**STATED PROBLEM**
Quote the rows below word for word, starting at the line containing "diorama [301, 642]" and continuing through the final row.

**MATERIAL PROVIDED**
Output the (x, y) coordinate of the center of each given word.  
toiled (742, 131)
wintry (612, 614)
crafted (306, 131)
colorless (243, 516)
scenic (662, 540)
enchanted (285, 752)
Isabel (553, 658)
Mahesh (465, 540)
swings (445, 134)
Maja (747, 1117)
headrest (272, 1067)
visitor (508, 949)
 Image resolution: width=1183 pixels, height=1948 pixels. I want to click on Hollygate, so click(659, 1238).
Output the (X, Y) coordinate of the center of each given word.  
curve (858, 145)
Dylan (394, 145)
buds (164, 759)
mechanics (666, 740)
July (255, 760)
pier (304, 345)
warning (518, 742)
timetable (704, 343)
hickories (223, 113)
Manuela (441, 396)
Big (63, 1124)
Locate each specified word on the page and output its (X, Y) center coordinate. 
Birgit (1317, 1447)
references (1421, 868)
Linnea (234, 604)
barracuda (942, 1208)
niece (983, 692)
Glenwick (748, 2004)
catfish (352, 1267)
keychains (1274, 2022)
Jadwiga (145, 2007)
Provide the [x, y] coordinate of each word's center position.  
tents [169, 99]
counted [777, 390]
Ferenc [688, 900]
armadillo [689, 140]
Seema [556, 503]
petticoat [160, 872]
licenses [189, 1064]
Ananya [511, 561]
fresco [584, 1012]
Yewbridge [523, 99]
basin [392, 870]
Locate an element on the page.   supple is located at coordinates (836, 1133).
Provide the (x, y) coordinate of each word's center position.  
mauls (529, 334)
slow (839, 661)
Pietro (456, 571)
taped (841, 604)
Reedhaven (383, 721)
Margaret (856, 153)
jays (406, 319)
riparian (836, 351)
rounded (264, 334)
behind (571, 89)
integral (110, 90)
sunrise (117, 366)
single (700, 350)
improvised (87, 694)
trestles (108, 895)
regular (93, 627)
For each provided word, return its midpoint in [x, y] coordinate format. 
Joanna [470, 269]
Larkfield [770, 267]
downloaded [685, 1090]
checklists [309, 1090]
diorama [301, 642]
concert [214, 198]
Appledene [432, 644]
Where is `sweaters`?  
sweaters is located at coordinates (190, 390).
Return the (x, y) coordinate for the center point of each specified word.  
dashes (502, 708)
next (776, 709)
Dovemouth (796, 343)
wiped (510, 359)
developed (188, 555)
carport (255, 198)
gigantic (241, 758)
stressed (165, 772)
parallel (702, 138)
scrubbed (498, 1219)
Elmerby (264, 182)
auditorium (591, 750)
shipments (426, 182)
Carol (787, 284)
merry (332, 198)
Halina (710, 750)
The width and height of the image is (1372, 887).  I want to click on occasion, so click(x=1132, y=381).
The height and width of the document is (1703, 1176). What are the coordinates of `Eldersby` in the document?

**CORRECT ANSWER**
diorama [301, 642]
concert [214, 198]
Appledene [432, 644]
Where is `sweaters`?  
sweaters is located at coordinates (190, 390).
Return the (x, y) coordinate for the center point of each specified word.  
dashes (502, 708)
next (776, 709)
Dovemouth (796, 343)
wiped (510, 359)
developed (188, 555)
carport (255, 198)
gigantic (241, 758)
stressed (165, 772)
parallel (702, 138)
scrubbed (498, 1219)
Elmerby (264, 182)
auditorium (591, 750)
shipments (426, 182)
Carol (787, 284)
merry (332, 198)
Halina (710, 750)
The width and height of the image is (1372, 887).  I want to click on occasion, so click(x=1132, y=381).
The height and width of the document is (1703, 1176). What are the coordinates of `Eldersby` in the document?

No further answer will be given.